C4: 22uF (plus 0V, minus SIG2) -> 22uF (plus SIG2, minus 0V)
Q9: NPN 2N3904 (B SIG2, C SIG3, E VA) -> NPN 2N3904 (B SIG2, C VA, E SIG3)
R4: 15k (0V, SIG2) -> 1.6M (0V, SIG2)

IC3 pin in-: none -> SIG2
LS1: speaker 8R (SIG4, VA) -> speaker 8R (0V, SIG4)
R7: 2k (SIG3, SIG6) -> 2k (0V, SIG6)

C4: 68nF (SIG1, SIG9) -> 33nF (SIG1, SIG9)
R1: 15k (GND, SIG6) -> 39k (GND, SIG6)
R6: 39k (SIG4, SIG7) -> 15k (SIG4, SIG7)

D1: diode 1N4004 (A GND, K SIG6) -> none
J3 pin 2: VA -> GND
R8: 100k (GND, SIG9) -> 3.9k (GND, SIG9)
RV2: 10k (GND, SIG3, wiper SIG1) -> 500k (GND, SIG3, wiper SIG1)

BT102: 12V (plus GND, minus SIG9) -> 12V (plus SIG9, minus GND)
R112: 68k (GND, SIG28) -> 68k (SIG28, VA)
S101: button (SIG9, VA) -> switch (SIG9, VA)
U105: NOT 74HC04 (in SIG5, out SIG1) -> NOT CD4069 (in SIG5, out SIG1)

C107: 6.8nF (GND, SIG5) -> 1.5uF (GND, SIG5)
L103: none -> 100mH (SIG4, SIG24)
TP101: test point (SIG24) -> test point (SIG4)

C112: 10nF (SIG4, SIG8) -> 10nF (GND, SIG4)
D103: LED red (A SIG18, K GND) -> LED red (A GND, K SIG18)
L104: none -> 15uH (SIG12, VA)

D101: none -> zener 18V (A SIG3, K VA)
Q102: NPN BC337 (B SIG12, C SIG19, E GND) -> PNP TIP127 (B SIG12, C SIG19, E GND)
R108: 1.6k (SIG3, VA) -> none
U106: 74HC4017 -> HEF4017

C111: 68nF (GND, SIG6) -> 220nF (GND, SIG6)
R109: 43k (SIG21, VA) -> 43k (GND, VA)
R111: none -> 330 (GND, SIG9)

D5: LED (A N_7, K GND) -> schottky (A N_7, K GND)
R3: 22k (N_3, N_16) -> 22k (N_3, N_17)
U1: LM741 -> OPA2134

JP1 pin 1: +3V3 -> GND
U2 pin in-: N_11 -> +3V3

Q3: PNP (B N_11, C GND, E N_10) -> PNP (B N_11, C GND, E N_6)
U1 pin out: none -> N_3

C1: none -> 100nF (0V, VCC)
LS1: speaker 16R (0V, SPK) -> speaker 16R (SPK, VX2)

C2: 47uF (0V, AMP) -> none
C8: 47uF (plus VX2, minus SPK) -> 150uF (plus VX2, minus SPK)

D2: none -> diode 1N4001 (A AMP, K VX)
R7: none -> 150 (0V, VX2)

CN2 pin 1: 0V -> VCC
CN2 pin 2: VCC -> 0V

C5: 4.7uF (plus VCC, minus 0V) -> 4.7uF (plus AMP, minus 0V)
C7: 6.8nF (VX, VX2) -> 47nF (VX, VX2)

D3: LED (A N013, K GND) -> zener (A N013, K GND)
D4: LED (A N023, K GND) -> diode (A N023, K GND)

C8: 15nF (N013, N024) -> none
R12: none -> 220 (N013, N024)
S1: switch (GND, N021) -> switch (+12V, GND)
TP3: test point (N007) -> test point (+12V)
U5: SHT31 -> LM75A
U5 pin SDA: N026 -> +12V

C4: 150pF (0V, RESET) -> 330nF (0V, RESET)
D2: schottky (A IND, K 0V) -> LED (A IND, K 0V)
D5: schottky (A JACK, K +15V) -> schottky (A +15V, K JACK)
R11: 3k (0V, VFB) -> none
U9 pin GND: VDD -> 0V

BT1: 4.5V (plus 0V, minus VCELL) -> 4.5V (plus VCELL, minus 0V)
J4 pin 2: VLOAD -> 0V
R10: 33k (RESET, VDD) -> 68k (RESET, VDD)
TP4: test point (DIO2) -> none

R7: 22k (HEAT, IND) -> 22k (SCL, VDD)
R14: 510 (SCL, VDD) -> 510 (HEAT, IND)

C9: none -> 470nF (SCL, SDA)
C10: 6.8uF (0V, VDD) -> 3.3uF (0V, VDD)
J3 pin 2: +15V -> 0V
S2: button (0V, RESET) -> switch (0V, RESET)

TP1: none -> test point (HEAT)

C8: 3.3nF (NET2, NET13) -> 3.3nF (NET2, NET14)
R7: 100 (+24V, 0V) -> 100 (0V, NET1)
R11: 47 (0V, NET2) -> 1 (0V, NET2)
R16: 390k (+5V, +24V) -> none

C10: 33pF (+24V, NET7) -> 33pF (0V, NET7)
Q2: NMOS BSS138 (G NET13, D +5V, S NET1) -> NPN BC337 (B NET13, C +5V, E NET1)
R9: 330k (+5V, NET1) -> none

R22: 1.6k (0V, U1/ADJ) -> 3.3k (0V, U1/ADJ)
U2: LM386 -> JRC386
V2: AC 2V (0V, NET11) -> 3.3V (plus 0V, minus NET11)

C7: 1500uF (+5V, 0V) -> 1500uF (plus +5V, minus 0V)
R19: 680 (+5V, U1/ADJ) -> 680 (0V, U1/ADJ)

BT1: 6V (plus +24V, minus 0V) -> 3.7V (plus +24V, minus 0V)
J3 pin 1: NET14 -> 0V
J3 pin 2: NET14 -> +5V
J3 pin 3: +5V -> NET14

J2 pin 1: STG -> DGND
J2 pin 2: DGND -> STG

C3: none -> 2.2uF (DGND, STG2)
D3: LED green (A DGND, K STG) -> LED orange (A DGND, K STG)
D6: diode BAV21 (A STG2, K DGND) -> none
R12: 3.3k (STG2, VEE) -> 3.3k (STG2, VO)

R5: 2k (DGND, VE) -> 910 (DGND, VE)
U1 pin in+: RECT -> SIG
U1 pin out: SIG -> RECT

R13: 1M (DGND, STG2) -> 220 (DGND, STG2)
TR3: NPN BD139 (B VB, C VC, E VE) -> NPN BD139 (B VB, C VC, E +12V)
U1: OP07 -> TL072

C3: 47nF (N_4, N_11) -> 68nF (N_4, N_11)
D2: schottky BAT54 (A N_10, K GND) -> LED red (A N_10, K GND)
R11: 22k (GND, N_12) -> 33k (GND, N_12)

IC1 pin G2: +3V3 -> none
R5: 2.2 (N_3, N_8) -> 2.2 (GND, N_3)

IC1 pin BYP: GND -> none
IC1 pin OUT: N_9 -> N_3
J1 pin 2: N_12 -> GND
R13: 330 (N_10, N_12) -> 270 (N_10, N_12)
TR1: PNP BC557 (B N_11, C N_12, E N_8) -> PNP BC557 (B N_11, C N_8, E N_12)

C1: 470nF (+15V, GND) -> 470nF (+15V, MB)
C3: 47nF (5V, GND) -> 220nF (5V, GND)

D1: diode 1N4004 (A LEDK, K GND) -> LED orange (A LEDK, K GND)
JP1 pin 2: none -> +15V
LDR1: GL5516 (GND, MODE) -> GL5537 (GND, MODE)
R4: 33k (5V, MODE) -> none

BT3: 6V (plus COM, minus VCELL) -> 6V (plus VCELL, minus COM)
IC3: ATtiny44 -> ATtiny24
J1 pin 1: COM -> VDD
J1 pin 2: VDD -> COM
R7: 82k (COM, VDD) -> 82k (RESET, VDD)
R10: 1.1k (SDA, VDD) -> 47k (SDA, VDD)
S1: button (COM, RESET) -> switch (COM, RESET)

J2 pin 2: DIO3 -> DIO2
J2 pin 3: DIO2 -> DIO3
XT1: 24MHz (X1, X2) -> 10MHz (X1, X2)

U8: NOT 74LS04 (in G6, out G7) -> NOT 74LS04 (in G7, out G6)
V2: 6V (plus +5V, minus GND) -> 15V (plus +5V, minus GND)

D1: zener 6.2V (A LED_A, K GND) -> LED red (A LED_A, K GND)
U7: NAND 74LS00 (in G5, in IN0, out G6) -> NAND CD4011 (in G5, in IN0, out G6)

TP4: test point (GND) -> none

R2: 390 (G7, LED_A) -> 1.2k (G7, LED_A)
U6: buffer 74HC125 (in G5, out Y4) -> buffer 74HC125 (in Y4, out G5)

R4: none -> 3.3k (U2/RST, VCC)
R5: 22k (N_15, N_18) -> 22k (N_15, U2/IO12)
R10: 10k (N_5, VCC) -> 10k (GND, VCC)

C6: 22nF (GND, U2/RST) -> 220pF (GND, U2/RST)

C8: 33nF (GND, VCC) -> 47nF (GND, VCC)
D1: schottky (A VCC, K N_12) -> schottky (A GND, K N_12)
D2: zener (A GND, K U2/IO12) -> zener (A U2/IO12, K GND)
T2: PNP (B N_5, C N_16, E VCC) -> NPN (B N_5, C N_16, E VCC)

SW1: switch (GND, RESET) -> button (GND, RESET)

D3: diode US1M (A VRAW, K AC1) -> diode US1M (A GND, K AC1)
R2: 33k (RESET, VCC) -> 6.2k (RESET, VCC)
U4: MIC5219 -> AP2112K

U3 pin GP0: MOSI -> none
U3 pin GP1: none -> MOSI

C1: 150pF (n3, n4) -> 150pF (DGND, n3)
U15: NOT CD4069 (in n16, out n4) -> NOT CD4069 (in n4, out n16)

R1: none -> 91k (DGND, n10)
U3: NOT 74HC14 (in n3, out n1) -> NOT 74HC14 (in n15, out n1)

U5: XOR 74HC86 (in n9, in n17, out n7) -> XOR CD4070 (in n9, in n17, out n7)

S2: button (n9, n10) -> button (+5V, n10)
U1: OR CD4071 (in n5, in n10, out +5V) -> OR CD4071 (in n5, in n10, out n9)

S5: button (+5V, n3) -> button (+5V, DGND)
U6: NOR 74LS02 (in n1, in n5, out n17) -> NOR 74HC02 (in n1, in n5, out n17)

Task instructions:
Look above for the line containing "BT102: 12V (plus". Output from there through the line containing "D4: LED (A N023, K", exactly and inclusively.

Solution for this problem:
BT102: 12V (plus GND, minus SIG9) -> 12V (plus SIG9, minus GND)
R112: 68k (GND, SIG28) -> 68k (SIG28, VA)
S101: button (SIG9, VA) -> switch (SIG9, VA)
U105: NOT 74HC04 (in SIG5, out SIG1) -> NOT CD4069 (in SIG5, out SIG1)

C107: 6.8nF (GND, SIG5) -> 1.5uF (GND, SIG5)
L103: none -> 100mH (SIG4, SIG24)
TP101: test point (SIG24) -> test point (SIG4)

C112: 10nF (SIG4, SIG8) -> 10nF (GND, SIG4)
D103: LED red (A SIG18, K GND) -> LED red (A GND, K SIG18)
L104: none -> 15uH (SIG12, VA)

D101: none -> zener 18V (A SIG3, K VA)
Q102: NPN BC337 (B SIG12, C SIG19, E GND) -> PNP TIP127 (B SIG12, C SIG19, E GND)
R108: 1.6k (SIG3, VA) -> none
U106: 74HC4017 -> HEF4017

C111: 68nF (GND, SIG6) -> 220nF (GND, SIG6)
R109: 43k (SIG21, VA) -> 43k (GND, VA)
R111: none -> 330 (GND, SIG9)

D5: LED (A N_7, K GND) -> schottky (A N_7, K GND)
R3: 22k (N_3, N_16) -> 22k (N_3, N_17)
U1: LM741 -> OPA2134

JP1 pin 1: +3V3 -> GND
U2 pin in-: N_11 -> +3V3

Q3: PNP (B N_11, C GND, E N_10) -> PNP (B N_11, C GND, E N_6)
U1 pin out: none -> N_3

C1: none -> 100nF (0V, VCC)
LS1: speaker 16R (0V, SPK) -> speaker 16R (SPK, VX2)

C2: 47uF (0V, AMP) -> none
C8: 47uF (plus VX2, minus SPK) -> 150uF (plus VX2, minus SPK)

D2: none -> diode 1N4001 (A AMP, K VX)
R7: none -> 150 (0V, VX2)

CN2 pin 1: 0V -> VCC
CN2 pin 2: VCC -> 0V

C5: 4.7uF (plus VCC, minus 0V) -> 4.7uF (plus AMP, minus 0V)
C7: 6.8nF (VX, VX2) -> 47nF (VX, VX2)

D3: LED (A N013, K GND) -> zener (A N013, K GND)
D4: LED (A N023, K GND) -> diode (A N023, K GND)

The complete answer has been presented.